§ TASK DETAILS: Leaving out the images, transcribe every record below exactly.

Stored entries
========

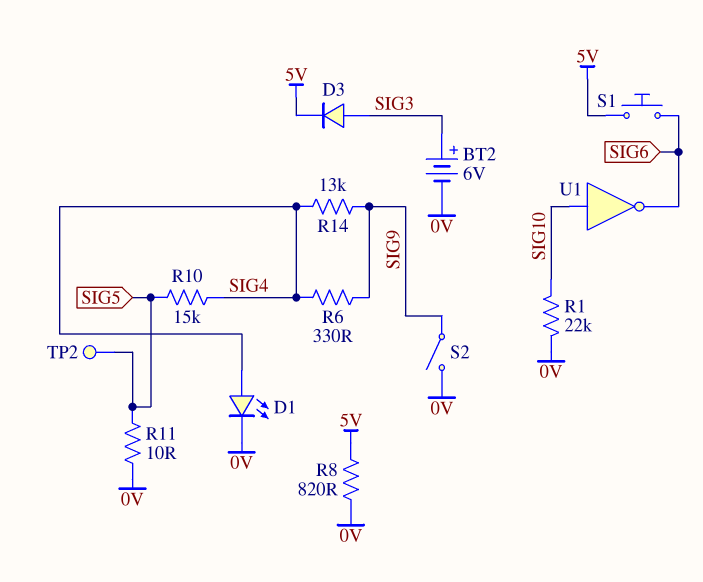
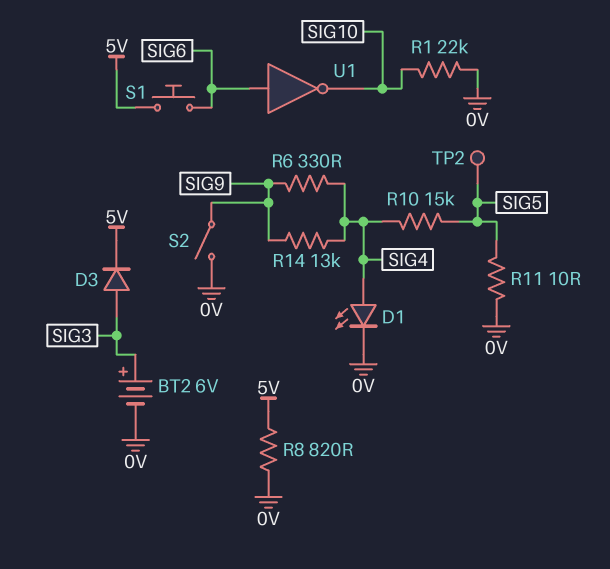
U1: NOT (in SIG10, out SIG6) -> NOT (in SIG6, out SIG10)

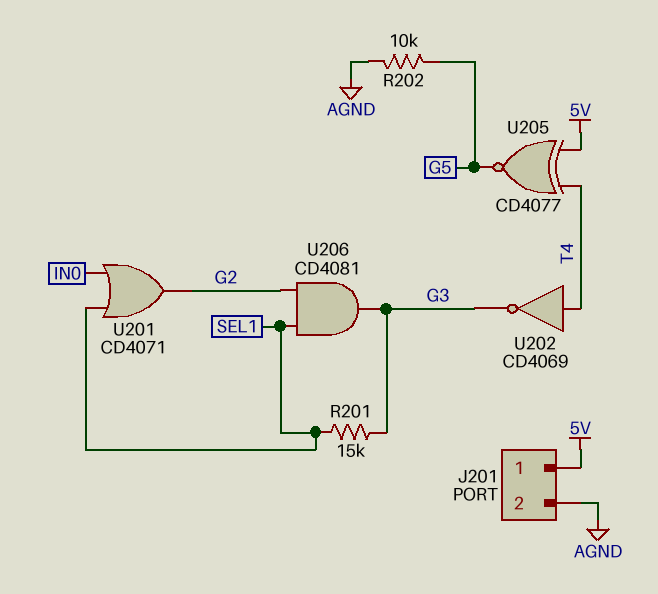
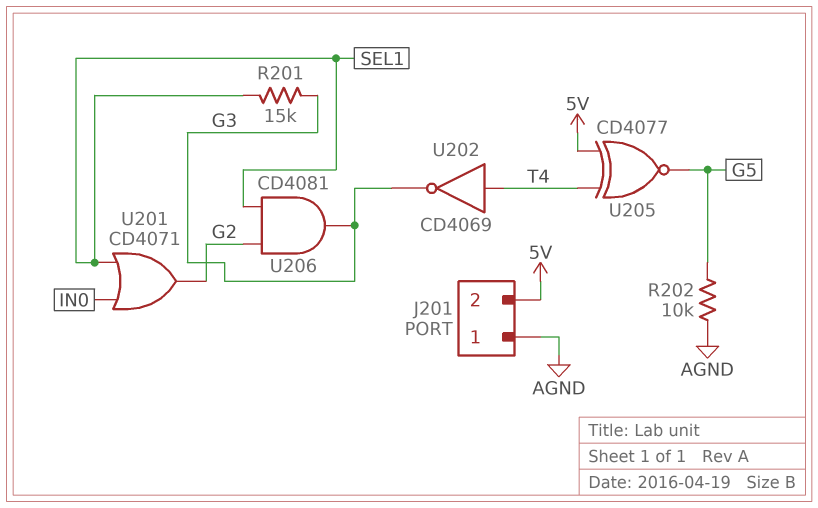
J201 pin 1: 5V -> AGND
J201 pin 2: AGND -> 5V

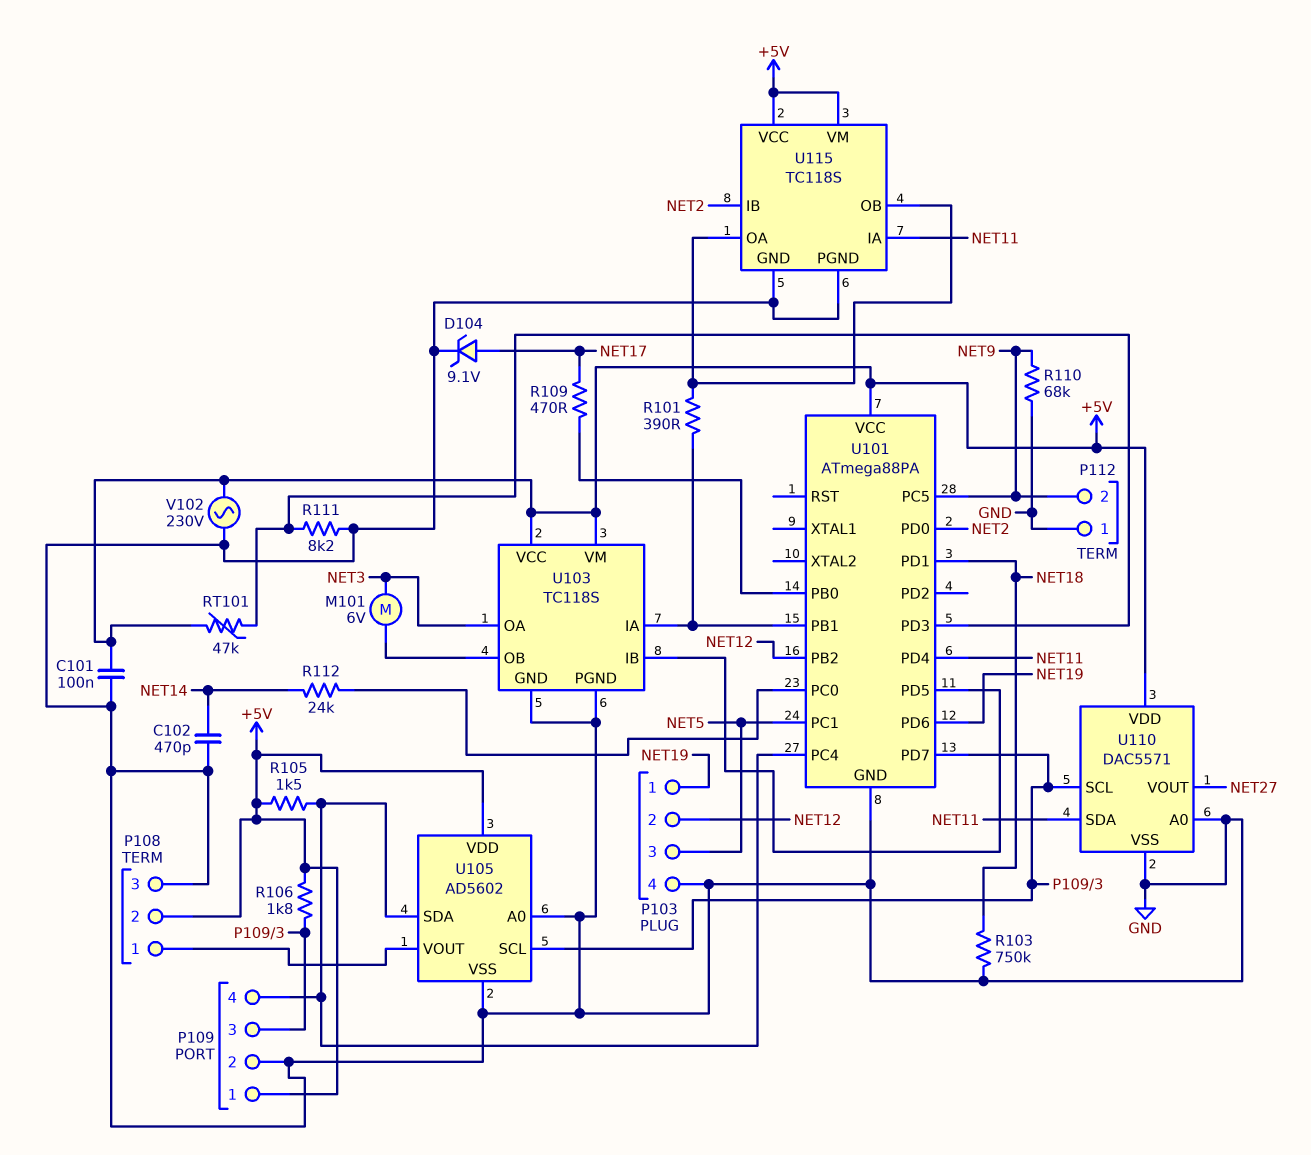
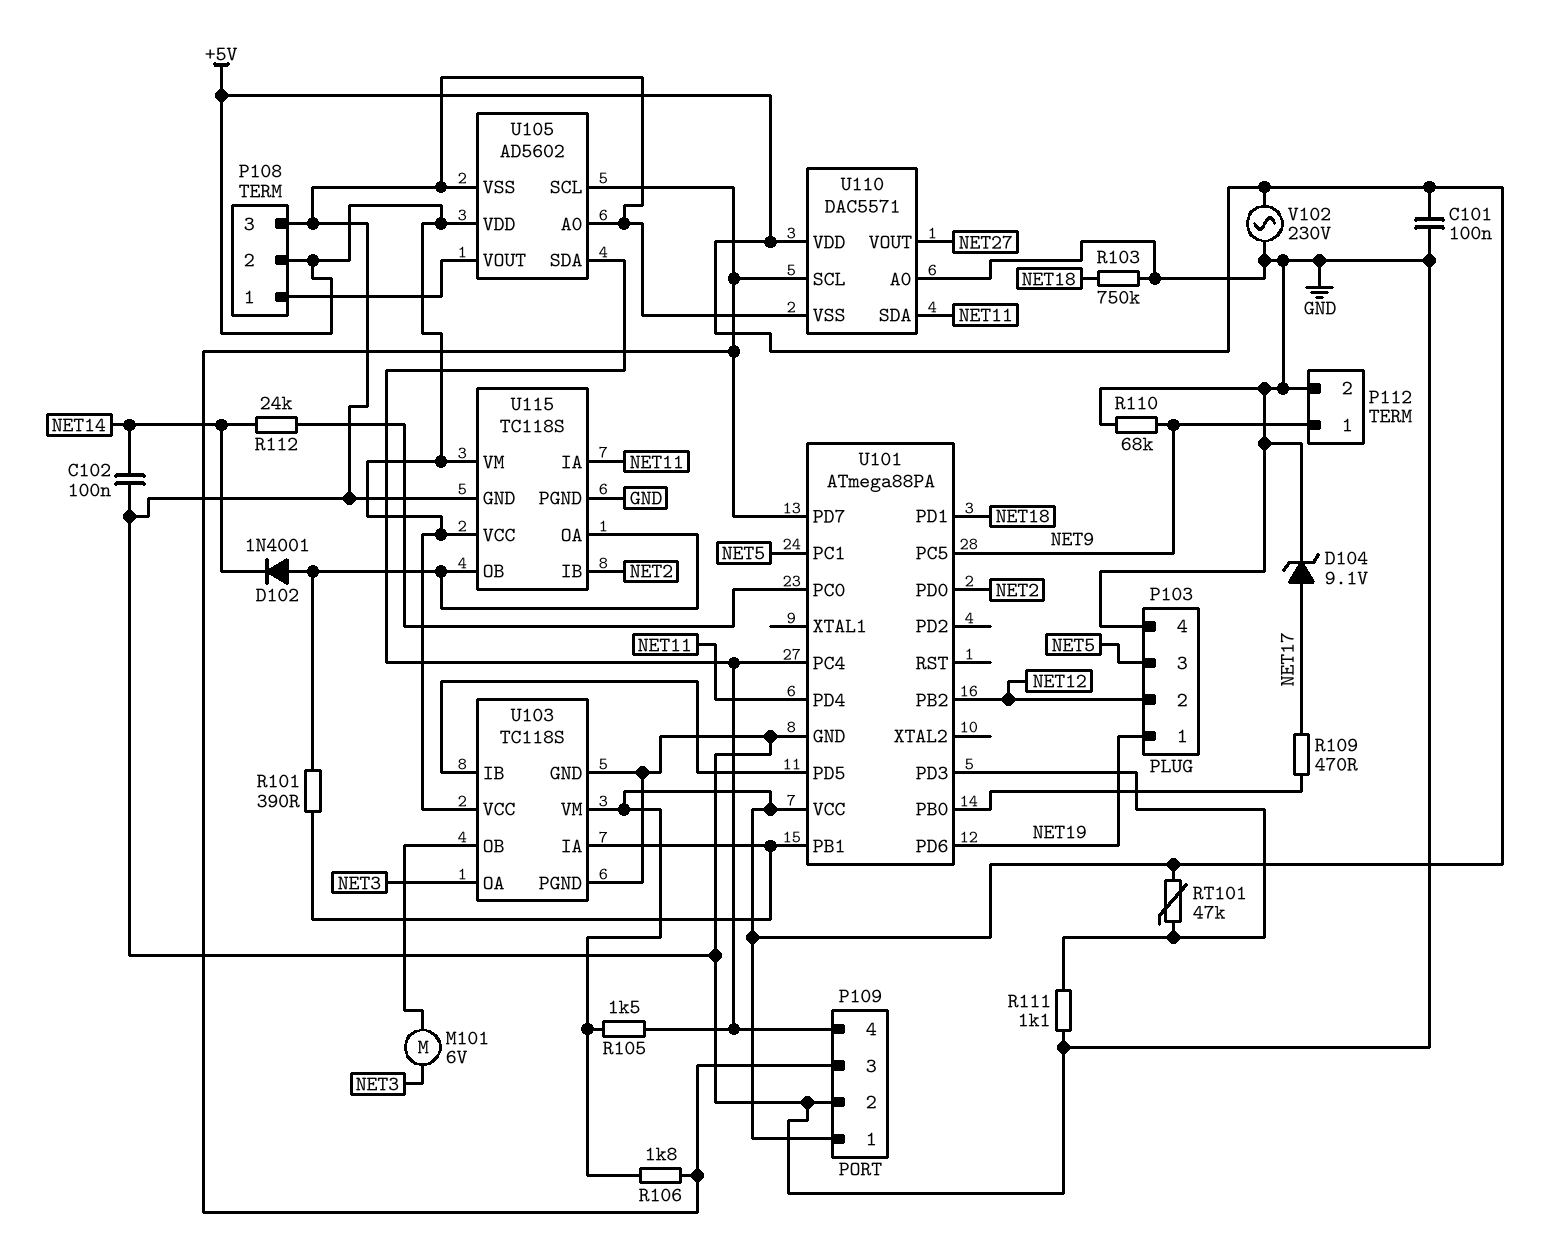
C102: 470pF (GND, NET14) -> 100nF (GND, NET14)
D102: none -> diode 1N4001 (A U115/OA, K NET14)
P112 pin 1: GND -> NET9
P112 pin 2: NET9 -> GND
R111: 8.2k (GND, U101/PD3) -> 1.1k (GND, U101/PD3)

========

§ TASK RESPONSE:
U1: NOT (in SIG10, out SIG6) -> NOT (in SIG6, out SIG10)

J201 pin 1: 5V -> AGND
J201 pin 2: AGND -> 5V

C102: 470pF (GND, NET14) -> 100nF (GND, NET14)
D102: none -> diode 1N4001 (A U115/OA, K NET14)
P112 pin 1: GND -> NET9
P112 pin 2: NET9 -> GND
R111: 8.2k (GND, U101/PD3) -> 1.1k (GND, U101/PD3)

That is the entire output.